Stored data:
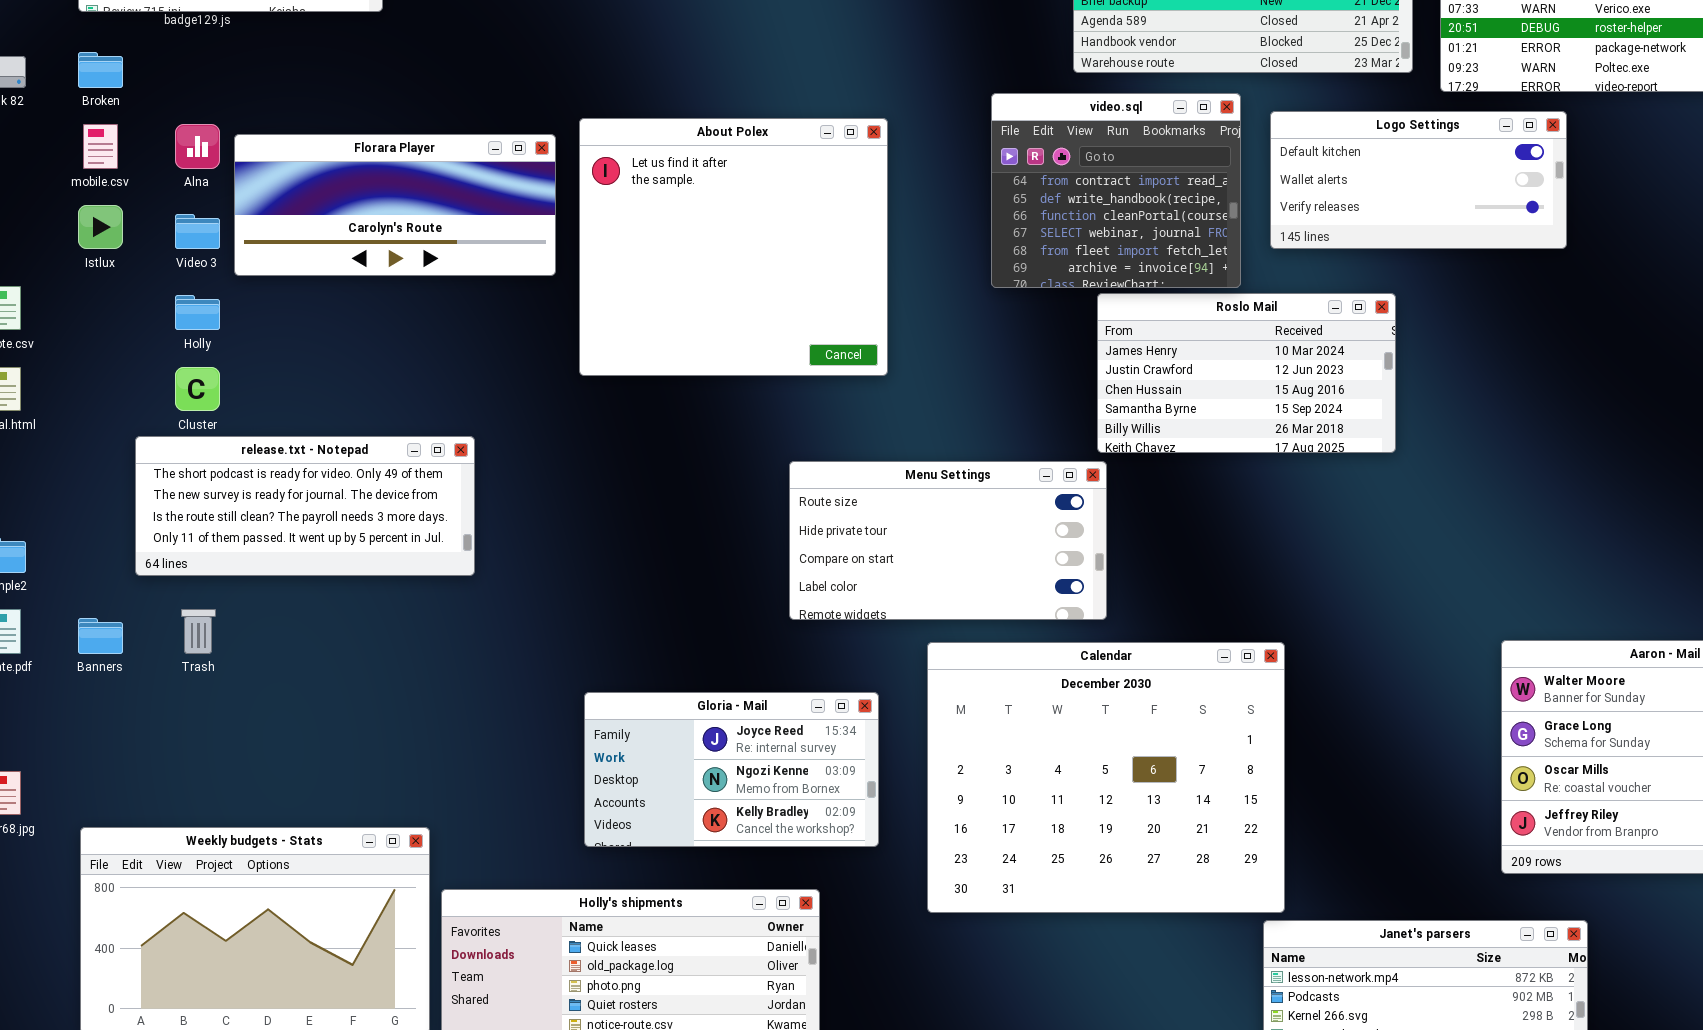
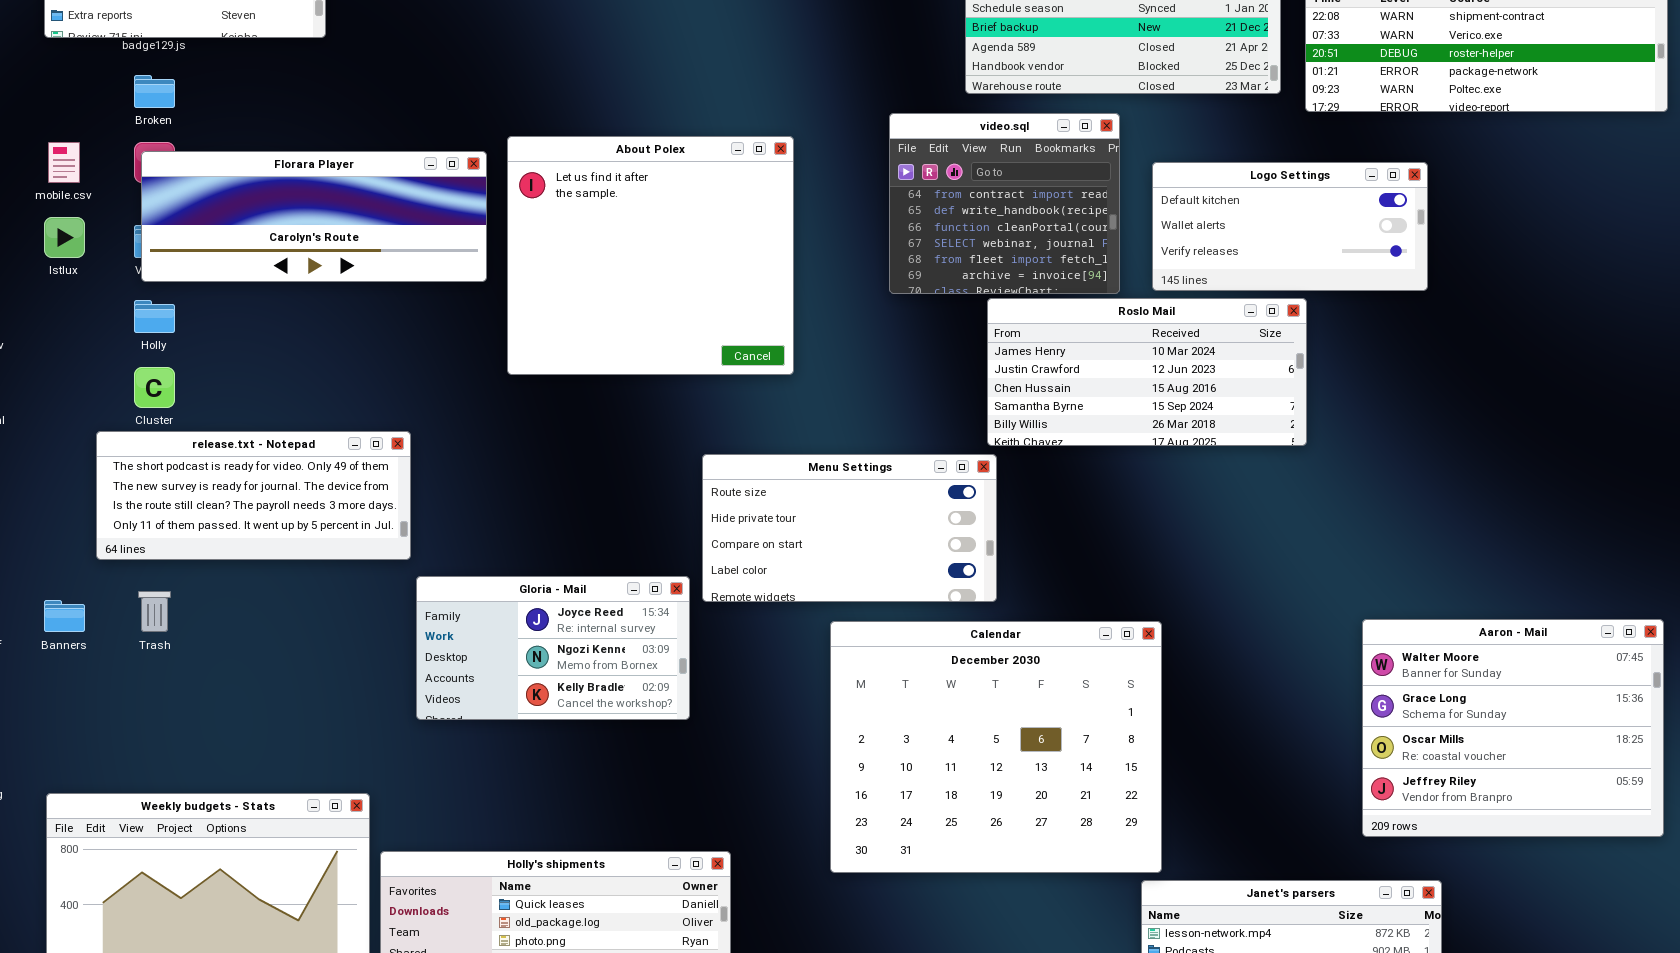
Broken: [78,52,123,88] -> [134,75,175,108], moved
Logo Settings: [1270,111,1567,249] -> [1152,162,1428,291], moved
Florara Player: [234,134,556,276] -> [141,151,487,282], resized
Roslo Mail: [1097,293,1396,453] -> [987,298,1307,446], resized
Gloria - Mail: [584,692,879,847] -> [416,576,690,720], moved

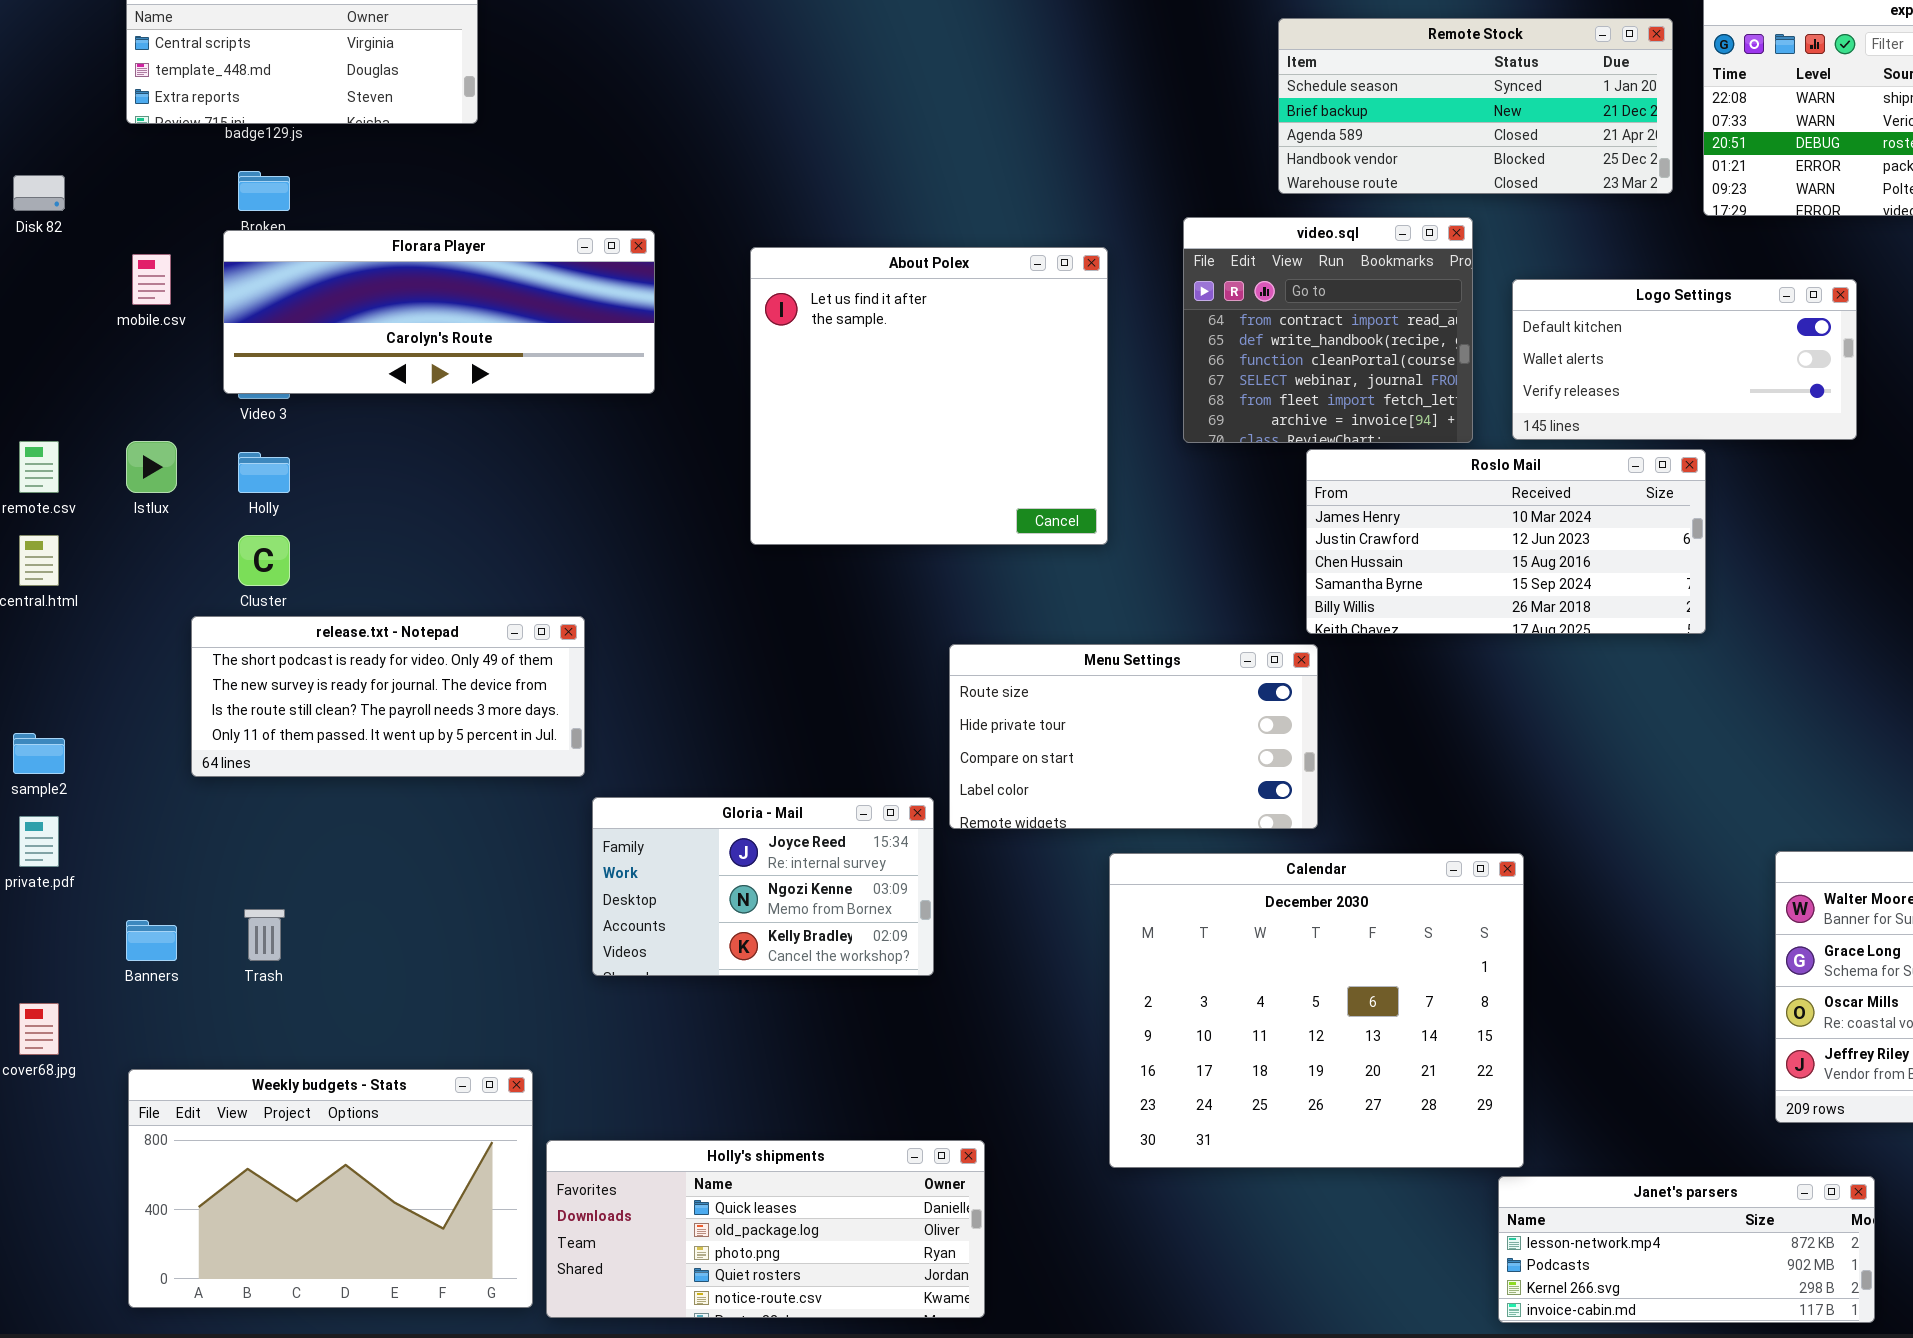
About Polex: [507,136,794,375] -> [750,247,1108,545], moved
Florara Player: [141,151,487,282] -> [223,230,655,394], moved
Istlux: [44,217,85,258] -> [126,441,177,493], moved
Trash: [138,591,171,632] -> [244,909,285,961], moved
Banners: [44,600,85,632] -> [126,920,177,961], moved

- _How to complete this task_
Scan the data above, find each line with "moved", and copy it.

- _Written response_
Broken: [78,52,123,88] -> [134,75,175,108], moved
Logo Settings: [1270,111,1567,249] -> [1152,162,1428,291], moved
Gloria - Mail: [584,692,879,847] -> [416,576,690,720], moved
About Polex: [507,136,794,375] -> [750,247,1108,545], moved
Florara Player: [141,151,487,282] -> [223,230,655,394], moved
Istlux: [44,217,85,258] -> [126,441,177,493], moved
Trash: [138,591,171,632] -> [244,909,285,961], moved
Banners: [44,600,85,632] -> [126,920,177,961], moved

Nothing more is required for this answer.